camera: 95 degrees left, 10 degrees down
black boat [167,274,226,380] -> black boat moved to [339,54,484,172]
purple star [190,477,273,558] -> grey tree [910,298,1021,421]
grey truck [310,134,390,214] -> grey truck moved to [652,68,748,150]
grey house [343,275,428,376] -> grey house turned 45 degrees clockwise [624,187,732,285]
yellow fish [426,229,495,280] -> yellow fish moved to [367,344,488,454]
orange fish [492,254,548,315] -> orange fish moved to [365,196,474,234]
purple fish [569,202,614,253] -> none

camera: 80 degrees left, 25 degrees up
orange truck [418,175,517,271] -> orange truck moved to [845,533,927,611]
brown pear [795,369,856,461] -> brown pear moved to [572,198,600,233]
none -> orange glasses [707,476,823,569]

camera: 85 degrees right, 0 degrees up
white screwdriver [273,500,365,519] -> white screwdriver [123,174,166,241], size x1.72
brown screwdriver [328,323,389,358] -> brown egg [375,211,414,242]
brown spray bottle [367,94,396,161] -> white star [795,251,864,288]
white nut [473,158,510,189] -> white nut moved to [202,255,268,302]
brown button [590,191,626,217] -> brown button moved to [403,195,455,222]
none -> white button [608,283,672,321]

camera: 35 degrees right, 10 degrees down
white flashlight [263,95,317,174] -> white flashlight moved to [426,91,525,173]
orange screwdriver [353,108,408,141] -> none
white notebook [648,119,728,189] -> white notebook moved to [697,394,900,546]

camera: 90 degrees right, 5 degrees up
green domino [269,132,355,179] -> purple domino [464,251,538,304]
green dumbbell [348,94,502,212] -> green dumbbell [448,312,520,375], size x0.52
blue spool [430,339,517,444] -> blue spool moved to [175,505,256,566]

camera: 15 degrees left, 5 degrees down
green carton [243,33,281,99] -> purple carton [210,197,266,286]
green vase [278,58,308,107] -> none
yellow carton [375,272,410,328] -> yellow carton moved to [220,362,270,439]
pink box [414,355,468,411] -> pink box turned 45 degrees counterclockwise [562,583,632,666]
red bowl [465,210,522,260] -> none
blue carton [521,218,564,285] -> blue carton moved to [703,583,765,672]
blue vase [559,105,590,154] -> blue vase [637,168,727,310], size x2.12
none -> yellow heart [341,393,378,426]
──────────────────────────────
_What the exercise asks_:
If a line above holds the string "button", copy it out.

_Response to this exercise_:
brown button [590,191,626,217] -> brown button moved to [403,195,455,222]
none -> white button [608,283,672,321]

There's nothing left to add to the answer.